EXERCISE MATERIAL below:

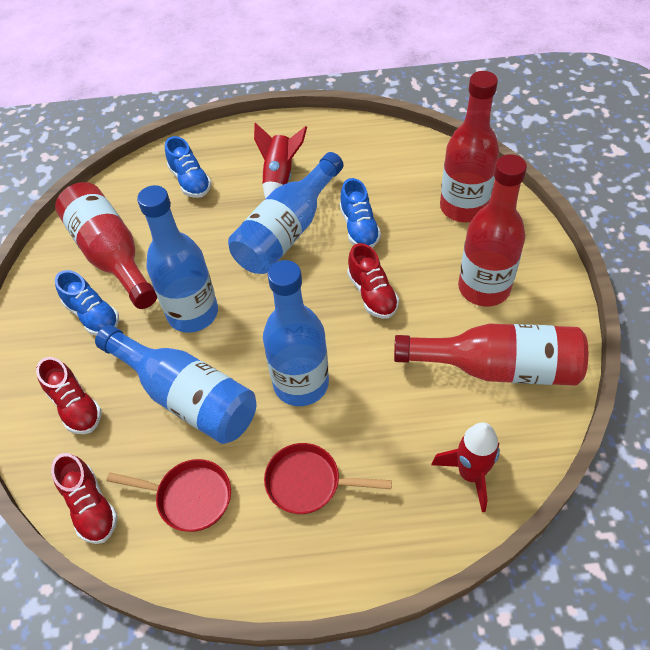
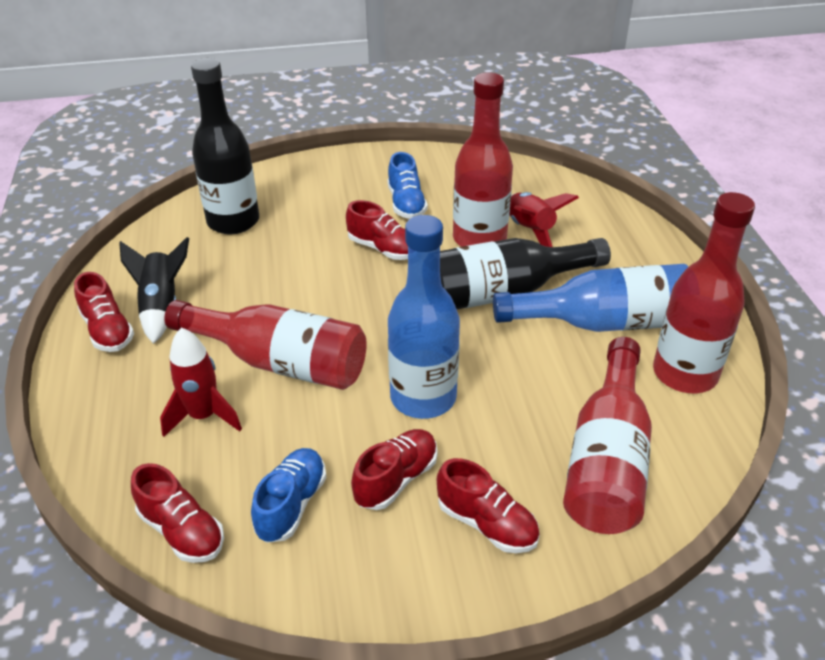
black bottle: none = 0 -> [191,58,259,234] [440,238,611,309] = 2
black rocket: none = 0 -> [119,237,189,344] = 1
blue bottle: [95,325,256,444] [137,185,218,333] [228,152,344,274] [263,260,329,406] = 4 -> [388,215,460,419] [493,264,689,332] = 2
blue shoe: [55,270,119,336] [165,136,212,198] [340,178,381,248] = 3 -> [251,448,326,543] [387,152,428,219] = 2
red pan: [106,459,231,532] [264,443,392,514] = 2 -> none = 0
red shoe: [36,357,102,434] [51,453,118,544] [347,243,399,319] = 3 -> [74,272,134,352] [131,463,224,563] [346,200,408,260] [351,429,438,510] [437,458,540,553] = 5

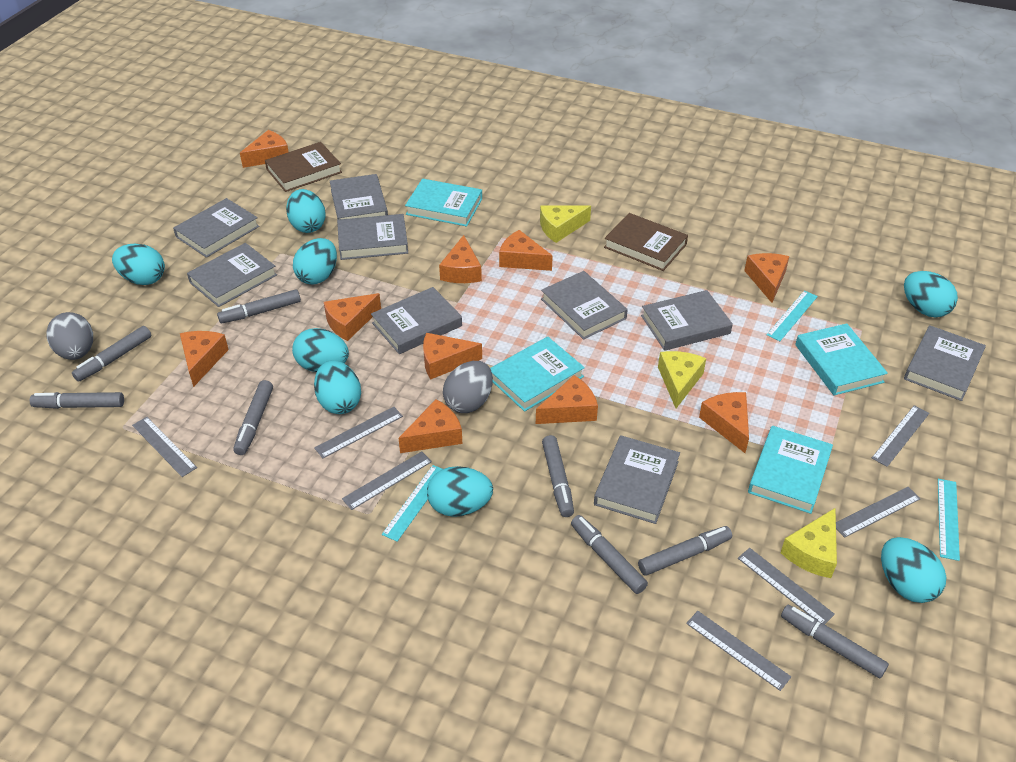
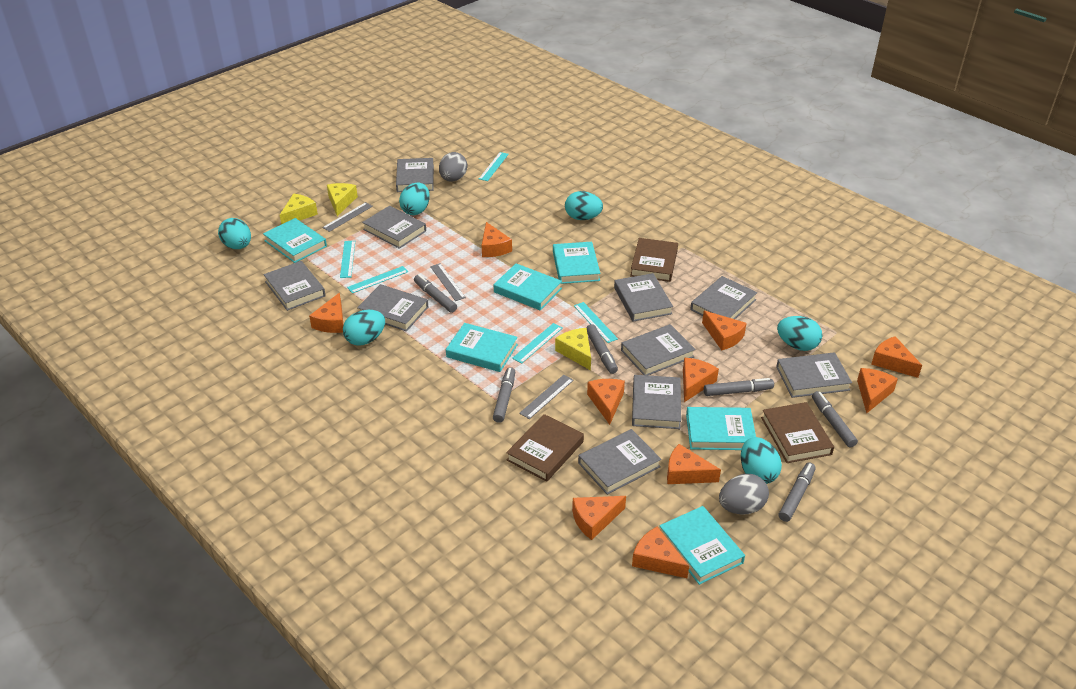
brown book: [265,142,342,192] [604,213,688,271] = 2 -> [506,414,584,482] [630,238,678,282] [761,402,834,463] = 3
grey book: [173,198,259,258] [187,243,277,307] [330,174,388,220] [337,214,408,260] [371,287,462,354] [541,271,628,340] [594,435,680,524] [641,290,733,351] [904,325,986,401] = 9 -> [264,261,326,311] [357,284,428,332] [362,206,426,249] [396,158,434,192] [578,429,661,495] [614,273,673,321] [621,324,696,375] [632,375,681,429] [690,276,757,319] [776,352,852,398] = 10
grey marker: [30,392,124,409] [72,326,152,382] [217,289,301,323] [233,380,273,455] [542,435,574,517] [571,515,648,594] [638,526,732,576] [781,605,889,678] = 8 -> [414,274,457,313] [493,367,515,423] [586,324,618,374] [704,378,774,396] [779,462,816,522] [812,391,858,447] = 6
grey ruler: [132,417,197,477] [314,407,403,458] [342,451,432,510] [686,611,791,691] [738,548,835,624] [836,487,920,538] [872,405,929,467] = 7 -> [322,202,373,232] [430,263,466,301] [519,375,574,419] = 3
turquoise book: [405,179,482,227] [490,337,585,412] [748,426,833,514] [795,323,888,395] = 4 -> [263,218,327,263] [446,323,518,372] [494,263,562,310] [553,242,600,284] [659,506,745,585] [686,407,756,450] = 6
turquoise egg: [112,244,165,285] [286,189,326,233] [292,328,349,372] [293,238,337,284] [314,360,361,414] [427,466,493,517] [881,537,947,603] [904,271,958,318] = 8 -> [218,218,251,249] [343,310,385,345] [399,183,430,215] [565,191,603,220] [741,437,782,484] [777,316,822,351] = 6
turquoise ruler: [382,465,442,542] [766,290,818,341] [938,479,960,561] = 3 -> [340,241,355,278] [347,266,408,293] [479,152,509,181] [512,323,563,363] [574,302,618,343] = 5

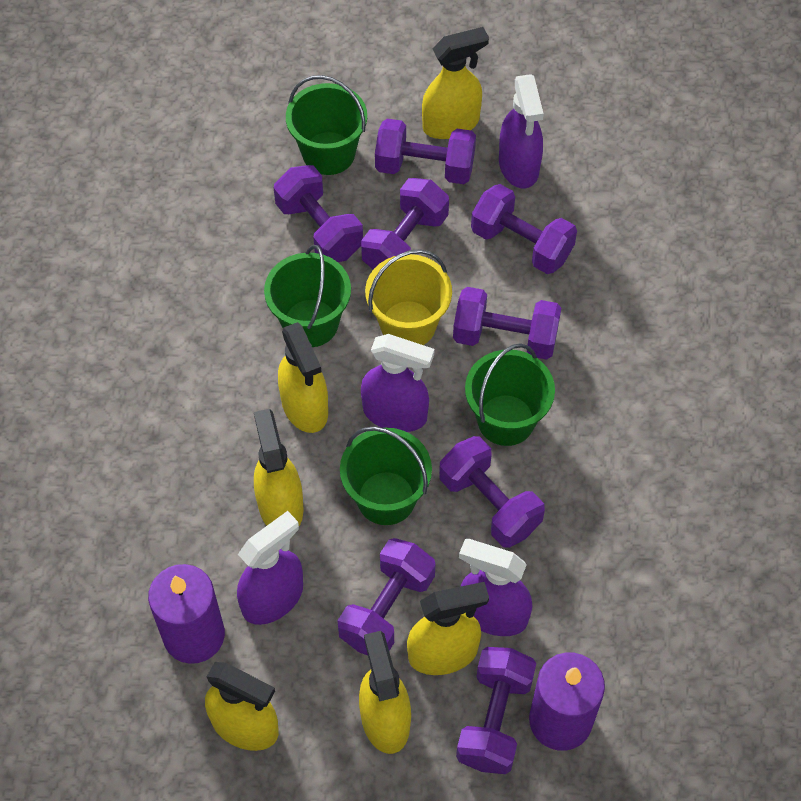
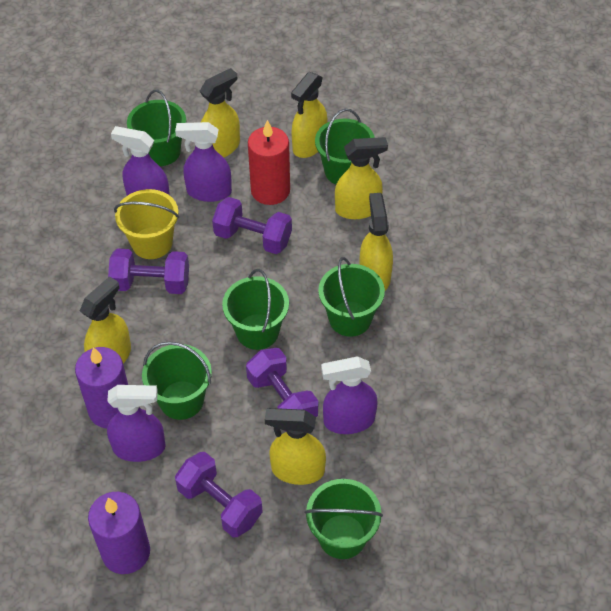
green bucket: [264,245,351,347] [286,75,367,175] [340,427,432,525] [465,343,555,446] = 4 -> [127,90,186,166] [142,341,212,420] [222,269,289,350] [305,479,383,559] [315,109,375,184] [318,257,385,337] = 6
purple dumbbell: [274,165,363,262] [337,538,436,655] [361,178,449,269] [375,119,476,184] [439,436,545,548] [453,287,561,360] [456,647,536,774] [471,184,577,274] = 8 -> [108,248,189,294] [175,452,263,537] [212,197,292,254] [246,348,318,417] = 4
red candle: none = 0 -> [248,120,290,205] = 1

End of EXERCISE MATERIAL.

WORK INSTRUCTIONS :: Starting with the first line of the data above, write out each line exactly up to and including the line that holds "grey marker: [30,392,124,409]". Pictures stay out.

SOLUTION ::
black bottle: none = 0 -> [191,58,259,234] [440,238,611,309] = 2
black rocket: none = 0 -> [119,237,189,344] = 1
blue bottle: [95,325,256,444] [137,185,218,333] [228,152,344,274] [263,260,329,406] = 4 -> [388,215,460,419] [493,264,689,332] = 2
blue shoe: [55,270,119,336] [165,136,212,198] [340,178,381,248] = 3 -> [251,448,326,543] [387,152,428,219] = 2
red pan: [106,459,231,532] [264,443,392,514] = 2 -> none = 0
red shoe: [36,357,102,434] [51,453,118,544] [347,243,399,319] = 3 -> [74,272,134,352] [131,463,224,563] [346,200,408,260] [351,429,438,510] [437,458,540,553] = 5

brown book: [265,142,342,192] [604,213,688,271] = 2 -> [506,414,584,482] [630,238,678,282] [761,402,834,463] = 3
grey book: [173,198,259,258] [187,243,277,307] [330,174,388,220] [337,214,408,260] [371,287,462,354] [541,271,628,340] [594,435,680,524] [641,290,733,351] [904,325,986,401] = 9 -> [264,261,326,311] [357,284,428,332] [362,206,426,249] [396,158,434,192] [578,429,661,495] [614,273,673,321] [621,324,696,375] [632,375,681,429] [690,276,757,319] [776,352,852,398] = 10
grey marker: [30,392,124,409] [72,326,152,382] [217,289,301,323] [233,380,273,455] [542,435,574,517] [571,515,648,594] [638,526,732,576] [781,605,889,678] = 8 -> [414,274,457,313] [493,367,515,423] [586,324,618,374] [704,378,774,396] [779,462,816,522] [812,391,858,447] = 6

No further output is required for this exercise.